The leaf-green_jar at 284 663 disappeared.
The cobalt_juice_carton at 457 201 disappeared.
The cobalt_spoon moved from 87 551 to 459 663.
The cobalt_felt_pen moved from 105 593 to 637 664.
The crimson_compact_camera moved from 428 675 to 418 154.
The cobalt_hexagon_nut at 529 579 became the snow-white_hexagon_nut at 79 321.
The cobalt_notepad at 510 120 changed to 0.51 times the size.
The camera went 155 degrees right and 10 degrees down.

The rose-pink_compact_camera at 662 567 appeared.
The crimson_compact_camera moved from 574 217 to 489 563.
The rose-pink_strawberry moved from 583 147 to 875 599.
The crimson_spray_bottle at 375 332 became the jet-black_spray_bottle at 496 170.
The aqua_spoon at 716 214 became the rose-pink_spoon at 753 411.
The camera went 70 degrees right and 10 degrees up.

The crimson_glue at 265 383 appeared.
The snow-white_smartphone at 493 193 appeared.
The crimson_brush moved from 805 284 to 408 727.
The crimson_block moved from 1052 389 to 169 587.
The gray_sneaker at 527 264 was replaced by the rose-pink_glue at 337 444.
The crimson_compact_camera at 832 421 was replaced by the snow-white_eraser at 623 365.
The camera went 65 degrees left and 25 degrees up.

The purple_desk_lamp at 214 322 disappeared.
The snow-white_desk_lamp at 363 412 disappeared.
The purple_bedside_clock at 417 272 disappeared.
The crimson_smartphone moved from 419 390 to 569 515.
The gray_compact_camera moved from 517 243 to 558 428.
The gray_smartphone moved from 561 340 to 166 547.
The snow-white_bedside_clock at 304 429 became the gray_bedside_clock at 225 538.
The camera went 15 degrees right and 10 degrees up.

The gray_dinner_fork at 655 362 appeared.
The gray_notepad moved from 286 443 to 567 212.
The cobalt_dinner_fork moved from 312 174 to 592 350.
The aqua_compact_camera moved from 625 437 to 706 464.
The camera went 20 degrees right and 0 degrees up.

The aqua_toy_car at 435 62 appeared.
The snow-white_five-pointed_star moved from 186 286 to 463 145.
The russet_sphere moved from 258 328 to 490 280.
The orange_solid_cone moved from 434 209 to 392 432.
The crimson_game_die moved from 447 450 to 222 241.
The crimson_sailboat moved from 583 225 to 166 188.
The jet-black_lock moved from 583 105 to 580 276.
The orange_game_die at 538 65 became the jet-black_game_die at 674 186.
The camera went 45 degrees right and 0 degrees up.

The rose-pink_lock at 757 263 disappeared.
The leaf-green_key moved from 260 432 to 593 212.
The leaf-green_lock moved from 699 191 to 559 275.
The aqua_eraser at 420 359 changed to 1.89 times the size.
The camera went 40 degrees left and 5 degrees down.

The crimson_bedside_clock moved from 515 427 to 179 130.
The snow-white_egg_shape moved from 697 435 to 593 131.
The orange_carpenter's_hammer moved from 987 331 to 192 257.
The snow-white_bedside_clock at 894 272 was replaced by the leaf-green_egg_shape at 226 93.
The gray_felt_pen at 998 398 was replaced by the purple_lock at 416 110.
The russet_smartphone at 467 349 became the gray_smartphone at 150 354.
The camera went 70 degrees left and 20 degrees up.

> Work instruction: Each entry needs to be given again exactly as it stands.

> Answer space:
The leaf-green_jar at 284 663 disappeared.
The cobalt_juice_carton at 457 201 disappeared.
The cobalt_spoon moved from 87 551 to 459 663.
The cobalt_felt_pen moved from 105 593 to 637 664.
The crimson_compact_camera moved from 428 675 to 418 154.
The cobalt_hexagon_nut at 529 579 became the snow-white_hexagon_nut at 79 321.
The cobalt_notepad at 510 120 changed to 0.51 times the size.
The camera went 155 degrees right and 10 degrees down.

The rose-pink_compact_camera at 662 567 appeared.
The crimson_compact_camera moved from 574 217 to 489 563.
The rose-pink_strawberry moved from 583 147 to 875 599.
The crimson_spray_bottle at 375 332 became the jet-black_spray_bottle at 496 170.
The aqua_spoon at 716 214 became the rose-pink_spoon at 753 411.
The camera went 70 degrees right and 10 degrees up.

The crimson_glue at 265 383 appeared.
The snow-white_smartphone at 493 193 appeared.
The crimson_brush moved from 805 284 to 408 727.
The crimson_block moved from 1052 389 to 169 587.
The gray_sneaker at 527 264 was replaced by the rose-pink_glue at 337 444.
The crimson_compact_camera at 832 421 was replaced by the snow-white_eraser at 623 365.
The camera went 65 degrees left and 25 degrees up.

The purple_desk_lamp at 214 322 disappeared.
The snow-white_desk_lamp at 363 412 disappeared.
The purple_bedside_clock at 417 272 disappeared.
The crimson_smartphone moved from 419 390 to 569 515.
The gray_compact_camera moved from 517 243 to 558 428.
The gray_smartphone moved from 561 340 to 166 547.
The snow-white_bedside_clock at 304 429 became the gray_bedside_clock at 225 538.
The camera went 15 degrees right and 10 degrees up.

The gray_dinner_fork at 655 362 appeared.
The gray_notepad moved from 286 443 to 567 212.
The cobalt_dinner_fork moved from 312 174 to 592 350.
The aqua_compact_camera moved from 625 437 to 706 464.
The camera went 20 degrees right and 0 degrees up.

The aqua_toy_car at 435 62 appeared.
The snow-white_five-pointed_star moved from 186 286 to 463 145.
The russet_sphere moved from 258 328 to 490 280.
The orange_solid_cone moved from 434 209 to 392 432.
The crimson_game_die moved from 447 450 to 222 241.
The crimson_sailboat moved from 583 225 to 166 188.
The jet-black_lock moved from 583 105 to 580 276.
The orange_game_die at 538 65 became the jet-black_game_die at 674 186.
The camera went 45 degrees right and 0 degrees up.

The rose-pink_lock at 757 263 disappeared.
The leaf-green_key moved from 260 432 to 593 212.
The leaf-green_lock moved from 699 191 to 559 275.
The aqua_eraser at 420 359 changed to 1.89 times the size.
The camera went 40 degrees left and 5 degrees down.

The crimson_bedside_clock moved from 515 427 to 179 130.
The snow-white_egg_shape moved from 697 435 to 593 131.
The orange_carpenter's_hammer moved from 987 331 to 192 257.
The snow-white_bedside_clock at 894 272 was replaced by the leaf-green_egg_shape at 226 93.
The gray_felt_pen at 998 398 was replaced by the purple_lock at 416 110.
The russet_smartphone at 467 349 became the gray_smartphone at 150 354.
The camera went 70 degrees left and 20 degrees up.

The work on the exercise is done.